SUPPLIED DATA:
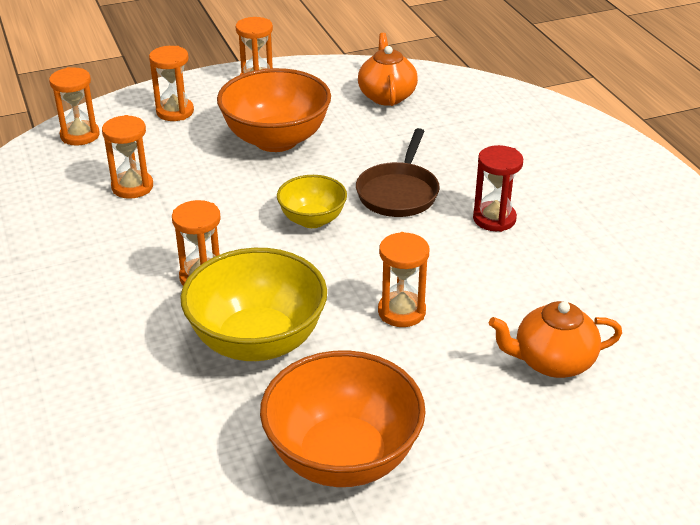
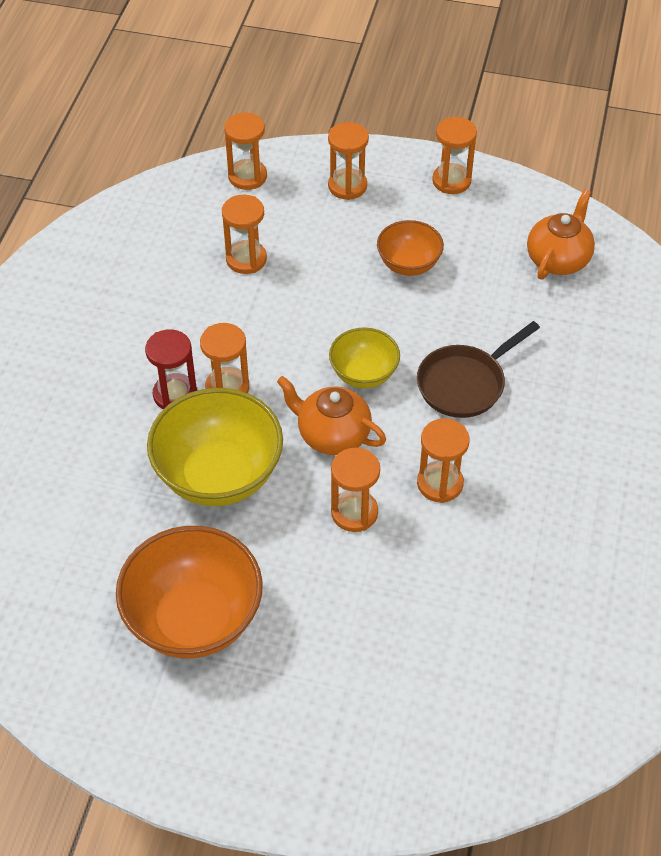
camera: 35 degrees right, 15 degrees up
(276, 140) = (408, 264): orange bowl -> orange bowl, size x0.56
(448, 262) = (440, 483): none -> orange hourglass
(494, 219) = (524, 460): red hourglass -> red hourglass (175, 394)
(552, 362) = (432, 635): orange teapot -> orange teapot (332, 435)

DESCRIPTION OF THE TASK:
Your task is to set down the records shown above exactly, minus any pictures.

ANSWER TO THE EXERCISE:
camera: 35 degrees right, 15 degrees up
(276, 140) = (408, 264): orange bowl -> orange bowl, size x0.56
(448, 262) = (440, 483): none -> orange hourglass
(494, 219) = (524, 460): red hourglass -> red hourglass (175, 394)
(552, 362) = (432, 635): orange teapot -> orange teapot (332, 435)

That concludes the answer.